■ **Exercise aim**: For the data below, the lines that hold "toothbrush" should be counted; only the resulting number is expected.

■ **Provided material**:
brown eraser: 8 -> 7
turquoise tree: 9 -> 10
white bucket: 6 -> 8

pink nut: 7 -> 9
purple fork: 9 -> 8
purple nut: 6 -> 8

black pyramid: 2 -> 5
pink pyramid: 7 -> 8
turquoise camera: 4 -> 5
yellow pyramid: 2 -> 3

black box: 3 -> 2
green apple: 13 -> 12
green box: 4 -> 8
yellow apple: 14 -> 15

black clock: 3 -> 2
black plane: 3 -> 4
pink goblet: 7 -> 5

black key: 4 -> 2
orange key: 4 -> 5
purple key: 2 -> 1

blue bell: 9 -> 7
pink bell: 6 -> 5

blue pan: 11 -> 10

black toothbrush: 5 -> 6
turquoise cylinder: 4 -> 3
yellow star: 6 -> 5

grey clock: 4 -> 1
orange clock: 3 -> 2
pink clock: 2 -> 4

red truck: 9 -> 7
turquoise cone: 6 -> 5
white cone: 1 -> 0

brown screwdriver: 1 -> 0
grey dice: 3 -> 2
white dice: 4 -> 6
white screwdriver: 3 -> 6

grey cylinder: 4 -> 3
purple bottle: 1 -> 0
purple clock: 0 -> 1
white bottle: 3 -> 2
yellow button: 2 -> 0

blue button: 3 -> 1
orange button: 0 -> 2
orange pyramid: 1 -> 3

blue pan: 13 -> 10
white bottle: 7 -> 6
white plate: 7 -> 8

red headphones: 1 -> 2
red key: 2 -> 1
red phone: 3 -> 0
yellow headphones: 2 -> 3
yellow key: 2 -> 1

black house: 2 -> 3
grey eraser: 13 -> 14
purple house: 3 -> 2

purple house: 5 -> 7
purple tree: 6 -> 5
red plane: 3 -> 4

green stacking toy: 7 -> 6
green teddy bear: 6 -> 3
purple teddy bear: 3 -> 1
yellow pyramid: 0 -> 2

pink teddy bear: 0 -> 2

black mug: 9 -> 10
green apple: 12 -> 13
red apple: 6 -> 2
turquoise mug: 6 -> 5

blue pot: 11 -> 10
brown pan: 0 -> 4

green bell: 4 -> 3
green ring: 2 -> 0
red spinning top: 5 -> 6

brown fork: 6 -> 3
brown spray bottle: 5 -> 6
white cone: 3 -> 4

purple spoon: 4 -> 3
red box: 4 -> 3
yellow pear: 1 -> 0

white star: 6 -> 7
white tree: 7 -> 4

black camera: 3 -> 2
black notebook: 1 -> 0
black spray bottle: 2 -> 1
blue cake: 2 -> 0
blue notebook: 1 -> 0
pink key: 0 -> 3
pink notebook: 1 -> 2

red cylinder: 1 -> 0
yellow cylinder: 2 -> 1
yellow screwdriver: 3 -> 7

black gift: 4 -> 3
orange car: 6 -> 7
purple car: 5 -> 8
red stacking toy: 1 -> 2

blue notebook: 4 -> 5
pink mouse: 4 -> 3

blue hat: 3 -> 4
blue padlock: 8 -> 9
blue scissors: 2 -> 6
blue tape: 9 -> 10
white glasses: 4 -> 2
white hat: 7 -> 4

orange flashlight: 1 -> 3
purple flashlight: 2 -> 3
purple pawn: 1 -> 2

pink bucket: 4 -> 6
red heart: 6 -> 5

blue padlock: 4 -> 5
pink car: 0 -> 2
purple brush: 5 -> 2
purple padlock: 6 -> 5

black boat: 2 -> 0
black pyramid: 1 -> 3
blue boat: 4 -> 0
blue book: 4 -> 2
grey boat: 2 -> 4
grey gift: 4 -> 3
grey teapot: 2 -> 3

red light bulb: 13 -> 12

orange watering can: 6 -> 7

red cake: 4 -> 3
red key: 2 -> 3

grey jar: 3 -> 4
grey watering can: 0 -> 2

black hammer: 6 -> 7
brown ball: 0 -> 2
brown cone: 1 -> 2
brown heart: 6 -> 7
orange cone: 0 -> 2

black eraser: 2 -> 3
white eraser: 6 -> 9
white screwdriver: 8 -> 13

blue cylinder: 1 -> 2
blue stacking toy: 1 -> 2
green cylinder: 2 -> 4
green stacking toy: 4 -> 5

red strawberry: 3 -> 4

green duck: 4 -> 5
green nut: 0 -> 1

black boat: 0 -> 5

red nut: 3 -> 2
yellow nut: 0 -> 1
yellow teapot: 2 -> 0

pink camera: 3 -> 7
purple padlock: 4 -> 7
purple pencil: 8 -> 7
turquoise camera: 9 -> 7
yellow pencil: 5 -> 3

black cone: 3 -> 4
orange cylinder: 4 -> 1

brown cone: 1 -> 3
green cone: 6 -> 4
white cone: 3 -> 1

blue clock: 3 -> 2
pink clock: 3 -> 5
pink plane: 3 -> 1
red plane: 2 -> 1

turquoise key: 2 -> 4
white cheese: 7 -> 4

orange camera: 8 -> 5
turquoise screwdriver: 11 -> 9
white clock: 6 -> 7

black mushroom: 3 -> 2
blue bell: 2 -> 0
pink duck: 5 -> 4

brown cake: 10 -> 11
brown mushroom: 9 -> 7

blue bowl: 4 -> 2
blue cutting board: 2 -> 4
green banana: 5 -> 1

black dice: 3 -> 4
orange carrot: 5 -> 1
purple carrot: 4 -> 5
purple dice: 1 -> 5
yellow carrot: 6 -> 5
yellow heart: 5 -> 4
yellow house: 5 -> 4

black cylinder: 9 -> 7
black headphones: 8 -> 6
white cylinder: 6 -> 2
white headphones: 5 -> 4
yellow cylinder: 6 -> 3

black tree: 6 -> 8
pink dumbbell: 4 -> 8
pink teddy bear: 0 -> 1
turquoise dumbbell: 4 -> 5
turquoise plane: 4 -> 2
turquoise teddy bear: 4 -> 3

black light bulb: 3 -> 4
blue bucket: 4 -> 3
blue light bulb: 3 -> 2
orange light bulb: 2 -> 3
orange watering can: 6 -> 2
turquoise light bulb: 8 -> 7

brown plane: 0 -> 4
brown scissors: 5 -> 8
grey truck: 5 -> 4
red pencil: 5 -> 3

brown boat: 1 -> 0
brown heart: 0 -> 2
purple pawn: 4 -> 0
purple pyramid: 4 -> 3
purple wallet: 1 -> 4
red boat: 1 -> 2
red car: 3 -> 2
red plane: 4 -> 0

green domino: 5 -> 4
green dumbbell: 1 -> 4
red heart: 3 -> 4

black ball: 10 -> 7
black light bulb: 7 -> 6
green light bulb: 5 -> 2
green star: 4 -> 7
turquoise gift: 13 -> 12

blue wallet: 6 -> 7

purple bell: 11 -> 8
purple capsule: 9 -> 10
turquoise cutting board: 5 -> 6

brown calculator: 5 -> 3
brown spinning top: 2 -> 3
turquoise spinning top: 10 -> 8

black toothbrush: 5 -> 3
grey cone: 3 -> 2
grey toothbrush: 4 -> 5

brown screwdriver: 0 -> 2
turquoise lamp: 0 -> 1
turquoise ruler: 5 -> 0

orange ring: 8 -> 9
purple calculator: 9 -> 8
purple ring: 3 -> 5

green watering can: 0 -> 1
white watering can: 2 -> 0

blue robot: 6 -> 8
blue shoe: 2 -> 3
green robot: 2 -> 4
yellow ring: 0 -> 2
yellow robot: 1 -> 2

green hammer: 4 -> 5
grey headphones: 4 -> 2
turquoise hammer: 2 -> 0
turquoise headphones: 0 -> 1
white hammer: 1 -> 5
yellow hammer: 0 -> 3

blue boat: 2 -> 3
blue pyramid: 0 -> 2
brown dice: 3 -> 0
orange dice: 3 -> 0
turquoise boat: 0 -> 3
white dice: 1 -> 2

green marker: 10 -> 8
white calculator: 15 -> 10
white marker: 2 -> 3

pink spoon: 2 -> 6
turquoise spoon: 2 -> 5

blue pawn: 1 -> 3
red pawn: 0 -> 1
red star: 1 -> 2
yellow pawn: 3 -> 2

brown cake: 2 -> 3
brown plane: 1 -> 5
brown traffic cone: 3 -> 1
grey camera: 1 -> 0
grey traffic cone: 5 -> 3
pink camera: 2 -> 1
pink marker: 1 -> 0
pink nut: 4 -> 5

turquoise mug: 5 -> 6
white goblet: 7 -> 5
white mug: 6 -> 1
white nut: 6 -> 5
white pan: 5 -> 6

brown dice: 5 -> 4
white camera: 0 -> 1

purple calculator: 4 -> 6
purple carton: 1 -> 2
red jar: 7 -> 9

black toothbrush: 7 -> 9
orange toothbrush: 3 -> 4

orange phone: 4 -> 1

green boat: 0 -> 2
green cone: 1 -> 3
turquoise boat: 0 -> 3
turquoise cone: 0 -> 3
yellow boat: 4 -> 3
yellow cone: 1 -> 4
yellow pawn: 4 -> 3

■ **Result**: 5